======== Data for review ========

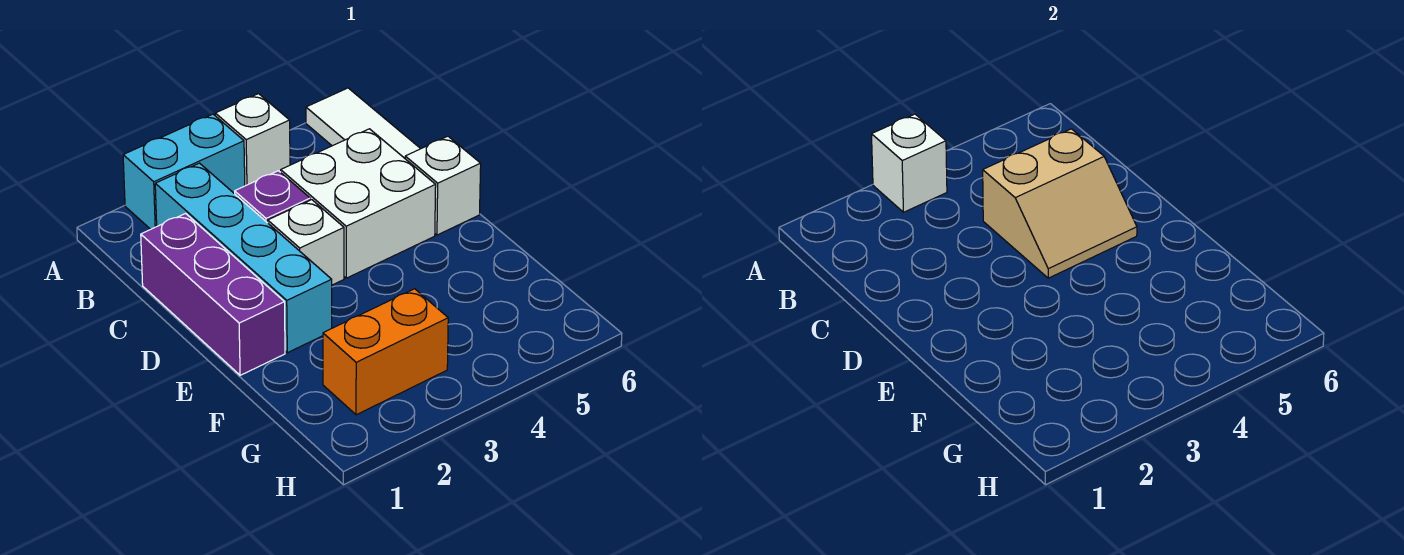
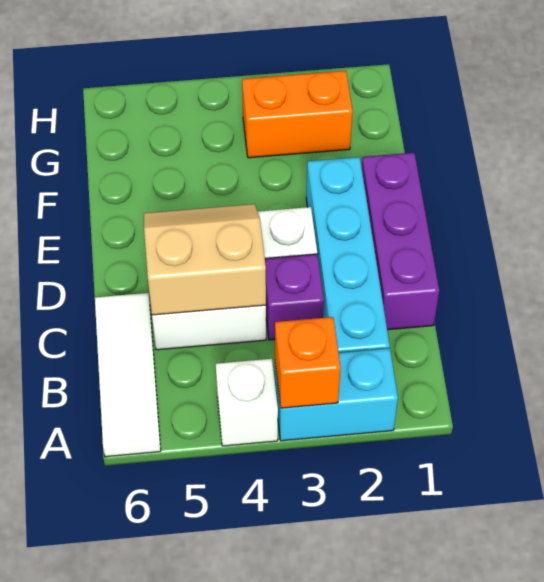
white 1x1 brick [872,114,947,212] -> orange 1x1 brick [275,317,341,408]
white 1x1 brick [405,136,481,235] -> none

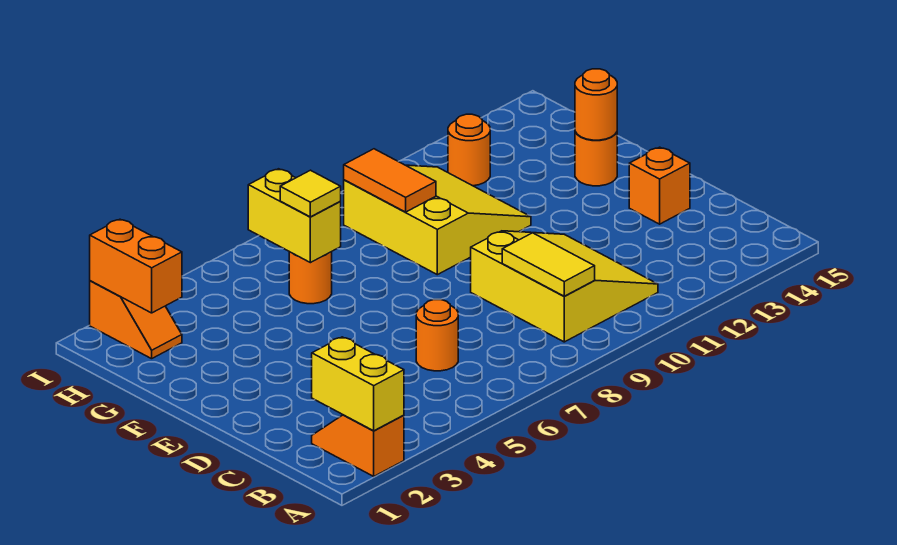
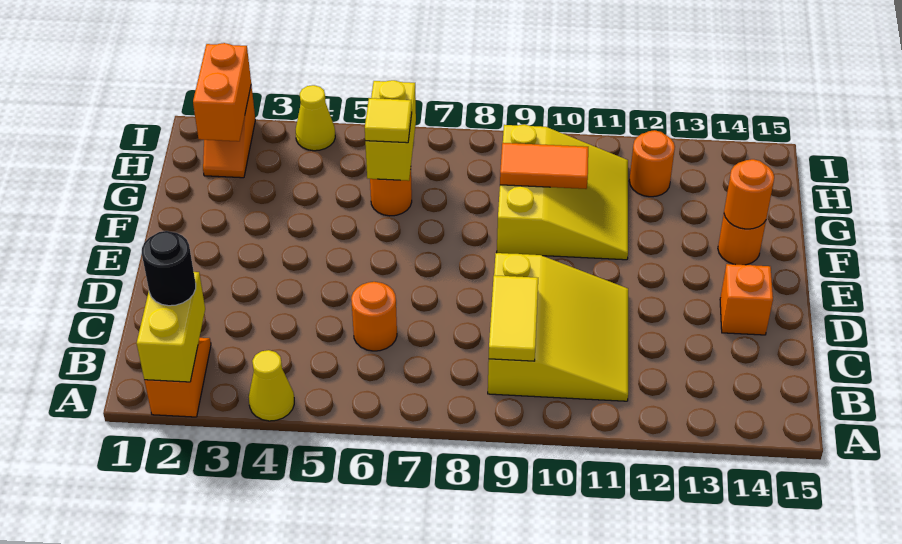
none -> yellow 1x1 cone [249,350,294,421]
none -> black 1x1 round brick [142,231,196,306]
orange 1x2 tile [344,149,436,212] -> orange 1x2 tile turned to [500,143,588,189]
none -> yellow 1x1 cone [296,85,335,151]

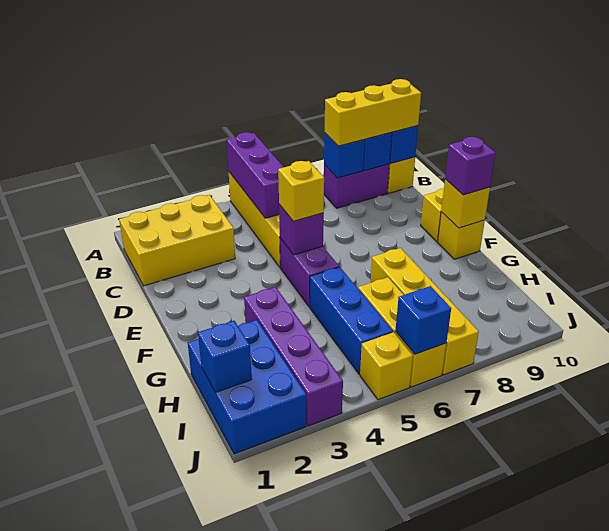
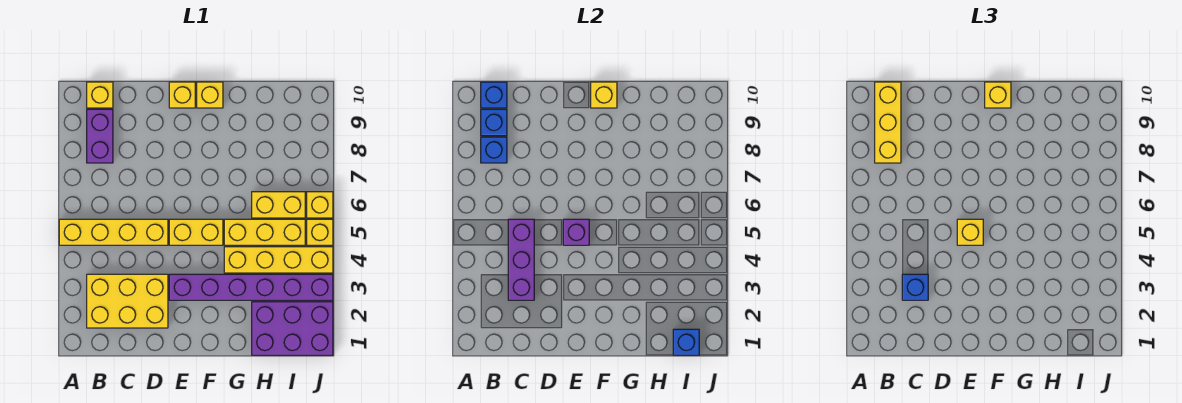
purple 1x3 brick [227,132,283,218] -> purple 1x3 brick turned to [508,219,534,300]
yellow 2x3 brick [119,195,235,286] -> yellow 2x3 brick turned to [87,274,168,328]
purple 1x2 brick [280,238,339,307] -> yellow 1x2 brick [169,219,223,245]
purple 1x1 brick [445,137,495,195] -> yellow 1x1 brick [985,82,1011,108]
purple 1x4 brick [244,287,343,426] -> purple 1x6 brick [169,274,333,300]
blue 1x3 brick [310,267,393,374] -> yellow 1x3 brick [224,219,305,245]
yellow 1x4 brick [370,248,479,375] -> yellow 1x4 brick moved to [224,247,333,273]
blue 2x3 brick [188,320,306,454] -> purple 2x3 brick [252,302,333,355]
blue 1x1 brick [396,286,451,354] -> blue 1x1 brick moved to [902,274,928,300]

========

**Instructions for the task**
Within the data above, repeat exactly the lines from the one bearing "orange 1x2 tile [344,149,436,212]" through the one bearing "purple 1x3 brick [227,132,283,218]". Include no pictures and nothing else.

**Written response**
orange 1x2 tile [344,149,436,212] -> orange 1x2 tile turned to [500,143,588,189]
none -> yellow 1x1 cone [296,85,335,151]

purple 1x3 brick [227,132,283,218] -> purple 1x3 brick turned to [508,219,534,300]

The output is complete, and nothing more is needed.